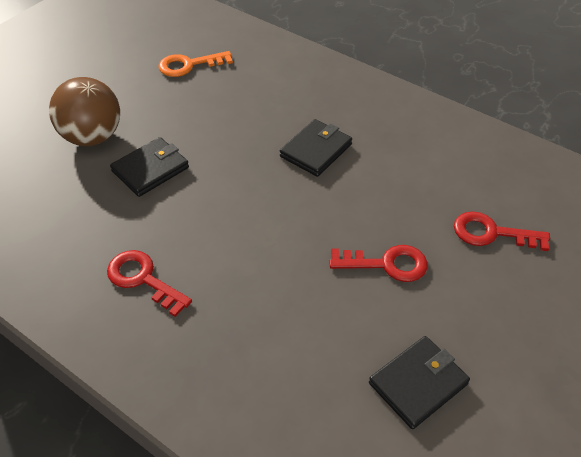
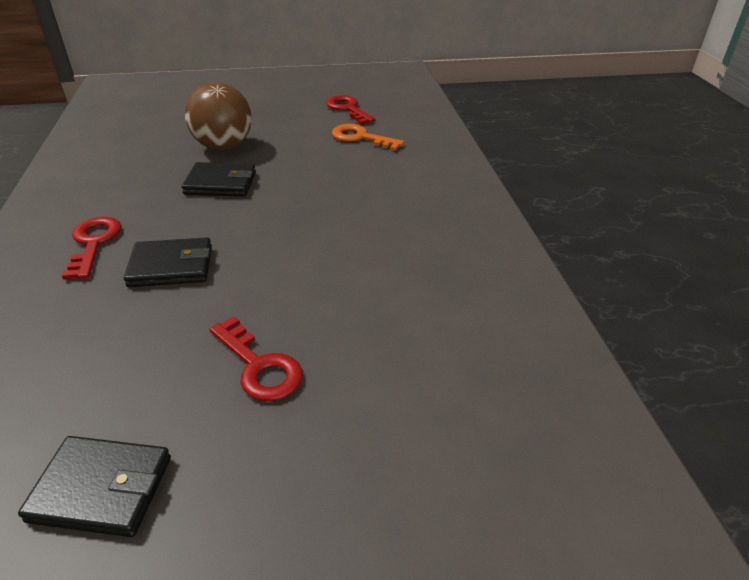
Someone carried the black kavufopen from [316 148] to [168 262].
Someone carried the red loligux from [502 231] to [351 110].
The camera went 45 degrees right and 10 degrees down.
☆ ☆ ☆ ☆ ☆
The listing above should be transcribed word for word, with its pictures left out.

Someone carried the black kavufopen from [316 148] to [168 262].
Someone carried the red loligux from [502 231] to [351 110].
The camera went 45 degrees right and 10 degrees down.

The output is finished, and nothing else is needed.